*** Records to process ***
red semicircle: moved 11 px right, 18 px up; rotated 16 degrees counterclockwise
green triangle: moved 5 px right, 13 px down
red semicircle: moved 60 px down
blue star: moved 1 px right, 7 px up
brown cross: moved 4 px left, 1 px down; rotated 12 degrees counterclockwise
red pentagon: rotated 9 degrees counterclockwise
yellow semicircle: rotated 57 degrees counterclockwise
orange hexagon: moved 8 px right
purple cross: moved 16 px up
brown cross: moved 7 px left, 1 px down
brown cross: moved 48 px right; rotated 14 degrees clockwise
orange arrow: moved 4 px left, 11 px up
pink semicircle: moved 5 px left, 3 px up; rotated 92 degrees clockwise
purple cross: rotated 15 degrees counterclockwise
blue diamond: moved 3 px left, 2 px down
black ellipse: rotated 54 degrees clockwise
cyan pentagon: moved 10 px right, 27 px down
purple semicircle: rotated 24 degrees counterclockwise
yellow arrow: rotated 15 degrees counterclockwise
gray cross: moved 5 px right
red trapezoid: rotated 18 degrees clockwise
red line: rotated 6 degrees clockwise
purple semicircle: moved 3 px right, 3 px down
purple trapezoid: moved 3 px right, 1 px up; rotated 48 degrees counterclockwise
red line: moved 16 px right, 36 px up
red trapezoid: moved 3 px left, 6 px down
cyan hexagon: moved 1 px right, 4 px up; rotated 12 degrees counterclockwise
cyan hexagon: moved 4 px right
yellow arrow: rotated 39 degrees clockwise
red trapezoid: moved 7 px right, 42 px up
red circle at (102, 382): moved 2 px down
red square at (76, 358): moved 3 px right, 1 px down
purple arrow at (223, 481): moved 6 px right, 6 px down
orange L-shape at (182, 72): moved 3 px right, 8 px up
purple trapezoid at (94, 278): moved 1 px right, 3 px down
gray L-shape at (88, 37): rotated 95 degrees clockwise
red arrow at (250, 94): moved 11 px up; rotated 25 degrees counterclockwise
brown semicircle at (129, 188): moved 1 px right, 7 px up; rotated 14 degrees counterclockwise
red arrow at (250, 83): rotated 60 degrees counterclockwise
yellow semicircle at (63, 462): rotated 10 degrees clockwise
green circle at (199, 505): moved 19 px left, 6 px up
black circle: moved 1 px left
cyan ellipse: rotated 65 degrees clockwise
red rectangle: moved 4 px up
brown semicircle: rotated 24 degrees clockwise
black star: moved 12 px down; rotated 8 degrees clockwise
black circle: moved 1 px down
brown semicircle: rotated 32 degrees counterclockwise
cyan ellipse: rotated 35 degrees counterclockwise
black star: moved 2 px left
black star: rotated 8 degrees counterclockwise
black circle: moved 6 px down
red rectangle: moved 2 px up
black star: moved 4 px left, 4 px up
***
State how many lines of the records above contain the word "pentagon". Reply with the number alone.

2